Exercise objective:
For this exercise, return exactly the lines of the material below that begin at the one with "LED pin SIG: B7 -> B6" and stop after the one with "FAN3 pin GND: GND -> 5V".

Input records:
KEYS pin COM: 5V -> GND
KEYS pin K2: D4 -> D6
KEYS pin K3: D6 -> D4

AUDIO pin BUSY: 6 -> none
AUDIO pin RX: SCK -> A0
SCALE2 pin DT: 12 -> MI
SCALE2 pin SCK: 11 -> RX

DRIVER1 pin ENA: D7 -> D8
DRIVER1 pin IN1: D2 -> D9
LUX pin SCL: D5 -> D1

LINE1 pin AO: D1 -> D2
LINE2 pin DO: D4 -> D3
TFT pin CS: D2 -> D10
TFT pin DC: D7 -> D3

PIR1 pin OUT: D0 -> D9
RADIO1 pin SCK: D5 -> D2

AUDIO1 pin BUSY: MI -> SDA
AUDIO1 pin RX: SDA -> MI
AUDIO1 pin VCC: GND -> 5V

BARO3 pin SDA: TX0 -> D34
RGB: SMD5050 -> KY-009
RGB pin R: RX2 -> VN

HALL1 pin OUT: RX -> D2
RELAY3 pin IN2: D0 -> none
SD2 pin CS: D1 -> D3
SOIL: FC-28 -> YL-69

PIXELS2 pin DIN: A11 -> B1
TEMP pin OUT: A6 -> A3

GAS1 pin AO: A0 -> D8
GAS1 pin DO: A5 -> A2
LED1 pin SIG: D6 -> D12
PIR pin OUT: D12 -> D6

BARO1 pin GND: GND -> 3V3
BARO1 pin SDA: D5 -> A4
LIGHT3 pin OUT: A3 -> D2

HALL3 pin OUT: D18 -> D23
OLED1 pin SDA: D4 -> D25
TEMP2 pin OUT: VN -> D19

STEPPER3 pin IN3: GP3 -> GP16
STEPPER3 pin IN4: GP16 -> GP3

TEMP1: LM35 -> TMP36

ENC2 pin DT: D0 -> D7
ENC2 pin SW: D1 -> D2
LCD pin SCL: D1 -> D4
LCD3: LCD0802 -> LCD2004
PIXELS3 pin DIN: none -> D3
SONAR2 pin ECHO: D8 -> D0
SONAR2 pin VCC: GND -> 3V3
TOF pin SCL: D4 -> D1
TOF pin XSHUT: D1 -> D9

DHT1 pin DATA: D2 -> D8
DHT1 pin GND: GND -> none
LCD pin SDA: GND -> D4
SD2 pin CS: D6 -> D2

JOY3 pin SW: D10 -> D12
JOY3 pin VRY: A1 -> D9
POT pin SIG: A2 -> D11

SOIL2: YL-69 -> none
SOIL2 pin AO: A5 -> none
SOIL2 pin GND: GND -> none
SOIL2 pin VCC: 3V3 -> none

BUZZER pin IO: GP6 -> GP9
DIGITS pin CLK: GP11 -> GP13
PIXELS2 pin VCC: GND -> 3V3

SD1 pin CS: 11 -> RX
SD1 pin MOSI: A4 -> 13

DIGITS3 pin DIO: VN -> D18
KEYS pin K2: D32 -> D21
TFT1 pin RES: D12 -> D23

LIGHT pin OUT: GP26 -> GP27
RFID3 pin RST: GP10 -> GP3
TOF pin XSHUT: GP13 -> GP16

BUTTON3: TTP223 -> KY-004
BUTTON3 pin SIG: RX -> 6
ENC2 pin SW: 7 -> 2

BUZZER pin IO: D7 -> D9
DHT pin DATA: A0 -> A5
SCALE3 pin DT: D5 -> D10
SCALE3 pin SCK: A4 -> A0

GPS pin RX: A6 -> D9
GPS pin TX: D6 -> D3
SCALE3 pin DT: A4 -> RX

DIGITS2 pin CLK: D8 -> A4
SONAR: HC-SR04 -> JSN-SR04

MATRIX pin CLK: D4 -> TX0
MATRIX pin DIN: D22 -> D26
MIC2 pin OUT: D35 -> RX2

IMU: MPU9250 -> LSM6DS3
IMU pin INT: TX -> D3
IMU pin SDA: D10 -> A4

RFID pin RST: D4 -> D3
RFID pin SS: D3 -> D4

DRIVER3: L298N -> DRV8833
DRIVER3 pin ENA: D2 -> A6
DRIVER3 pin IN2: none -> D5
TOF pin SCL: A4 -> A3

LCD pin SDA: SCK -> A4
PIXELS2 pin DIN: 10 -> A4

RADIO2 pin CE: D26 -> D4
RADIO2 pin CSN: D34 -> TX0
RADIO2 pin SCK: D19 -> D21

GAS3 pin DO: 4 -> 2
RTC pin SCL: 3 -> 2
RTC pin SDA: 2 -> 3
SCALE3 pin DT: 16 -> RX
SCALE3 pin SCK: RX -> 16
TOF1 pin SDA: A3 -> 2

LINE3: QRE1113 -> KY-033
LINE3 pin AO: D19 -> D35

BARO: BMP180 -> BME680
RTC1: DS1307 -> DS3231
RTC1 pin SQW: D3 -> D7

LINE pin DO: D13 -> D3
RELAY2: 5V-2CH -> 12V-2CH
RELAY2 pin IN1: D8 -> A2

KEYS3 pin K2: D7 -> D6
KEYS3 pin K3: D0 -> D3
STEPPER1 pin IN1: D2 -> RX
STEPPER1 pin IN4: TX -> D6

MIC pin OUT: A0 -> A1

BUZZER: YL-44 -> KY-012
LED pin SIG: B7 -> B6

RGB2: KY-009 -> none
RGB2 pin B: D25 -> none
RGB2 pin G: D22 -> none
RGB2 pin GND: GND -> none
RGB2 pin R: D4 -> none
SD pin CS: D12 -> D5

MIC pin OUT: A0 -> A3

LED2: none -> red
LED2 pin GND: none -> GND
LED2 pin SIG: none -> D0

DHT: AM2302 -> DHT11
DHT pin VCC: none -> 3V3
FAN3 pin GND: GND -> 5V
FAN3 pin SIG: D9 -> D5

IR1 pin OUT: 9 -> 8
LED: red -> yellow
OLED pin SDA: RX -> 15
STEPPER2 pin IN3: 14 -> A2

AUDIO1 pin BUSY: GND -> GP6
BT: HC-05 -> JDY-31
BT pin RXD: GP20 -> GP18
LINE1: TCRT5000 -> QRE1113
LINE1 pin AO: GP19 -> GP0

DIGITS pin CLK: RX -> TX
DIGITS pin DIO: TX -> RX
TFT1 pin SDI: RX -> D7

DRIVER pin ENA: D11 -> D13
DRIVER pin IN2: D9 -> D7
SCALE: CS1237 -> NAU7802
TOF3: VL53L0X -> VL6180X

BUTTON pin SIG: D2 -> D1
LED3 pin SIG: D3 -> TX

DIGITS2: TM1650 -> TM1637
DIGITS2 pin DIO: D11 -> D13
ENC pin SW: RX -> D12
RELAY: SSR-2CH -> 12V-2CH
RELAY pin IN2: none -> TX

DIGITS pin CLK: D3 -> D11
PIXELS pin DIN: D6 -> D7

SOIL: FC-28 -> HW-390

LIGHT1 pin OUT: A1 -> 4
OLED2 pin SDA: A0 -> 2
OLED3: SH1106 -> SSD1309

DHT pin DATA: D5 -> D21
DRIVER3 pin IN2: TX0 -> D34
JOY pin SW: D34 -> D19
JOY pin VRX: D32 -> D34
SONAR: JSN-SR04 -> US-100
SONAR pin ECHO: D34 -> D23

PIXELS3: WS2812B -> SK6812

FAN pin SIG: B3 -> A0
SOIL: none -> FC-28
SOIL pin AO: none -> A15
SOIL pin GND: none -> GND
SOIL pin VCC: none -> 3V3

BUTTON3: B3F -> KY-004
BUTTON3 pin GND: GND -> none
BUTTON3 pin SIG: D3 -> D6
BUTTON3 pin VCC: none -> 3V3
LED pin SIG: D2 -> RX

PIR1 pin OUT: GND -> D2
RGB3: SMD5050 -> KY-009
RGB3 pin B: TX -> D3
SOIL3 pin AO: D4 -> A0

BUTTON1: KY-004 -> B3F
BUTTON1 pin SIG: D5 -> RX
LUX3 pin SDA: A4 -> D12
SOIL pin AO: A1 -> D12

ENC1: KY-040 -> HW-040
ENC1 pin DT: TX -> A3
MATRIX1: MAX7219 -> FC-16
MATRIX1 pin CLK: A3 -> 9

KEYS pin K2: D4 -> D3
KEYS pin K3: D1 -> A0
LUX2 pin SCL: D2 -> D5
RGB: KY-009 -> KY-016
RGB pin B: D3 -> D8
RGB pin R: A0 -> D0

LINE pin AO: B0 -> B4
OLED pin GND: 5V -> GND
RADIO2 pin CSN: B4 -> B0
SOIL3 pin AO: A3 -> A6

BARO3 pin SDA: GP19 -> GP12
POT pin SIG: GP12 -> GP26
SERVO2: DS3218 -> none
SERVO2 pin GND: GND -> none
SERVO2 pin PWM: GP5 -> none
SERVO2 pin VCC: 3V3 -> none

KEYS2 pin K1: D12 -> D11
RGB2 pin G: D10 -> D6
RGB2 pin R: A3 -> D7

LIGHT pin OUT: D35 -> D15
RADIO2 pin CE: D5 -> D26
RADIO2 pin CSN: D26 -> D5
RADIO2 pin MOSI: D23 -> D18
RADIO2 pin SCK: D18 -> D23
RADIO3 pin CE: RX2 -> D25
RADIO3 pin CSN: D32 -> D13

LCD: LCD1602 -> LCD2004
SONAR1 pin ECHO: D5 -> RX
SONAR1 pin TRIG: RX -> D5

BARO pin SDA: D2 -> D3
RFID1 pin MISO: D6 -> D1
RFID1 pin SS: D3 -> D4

Problem solution:
LED pin SIG: B7 -> B6

RGB2: KY-009 -> none
RGB2 pin B: D25 -> none
RGB2 pin G: D22 -> none
RGB2 pin GND: GND -> none
RGB2 pin R: D4 -> none
SD pin CS: D12 -> D5

MIC pin OUT: A0 -> A3

LED2: none -> red
LED2 pin GND: none -> GND
LED2 pin SIG: none -> D0

DHT: AM2302 -> DHT11
DHT pin VCC: none -> 3V3
FAN3 pin GND: GND -> 5V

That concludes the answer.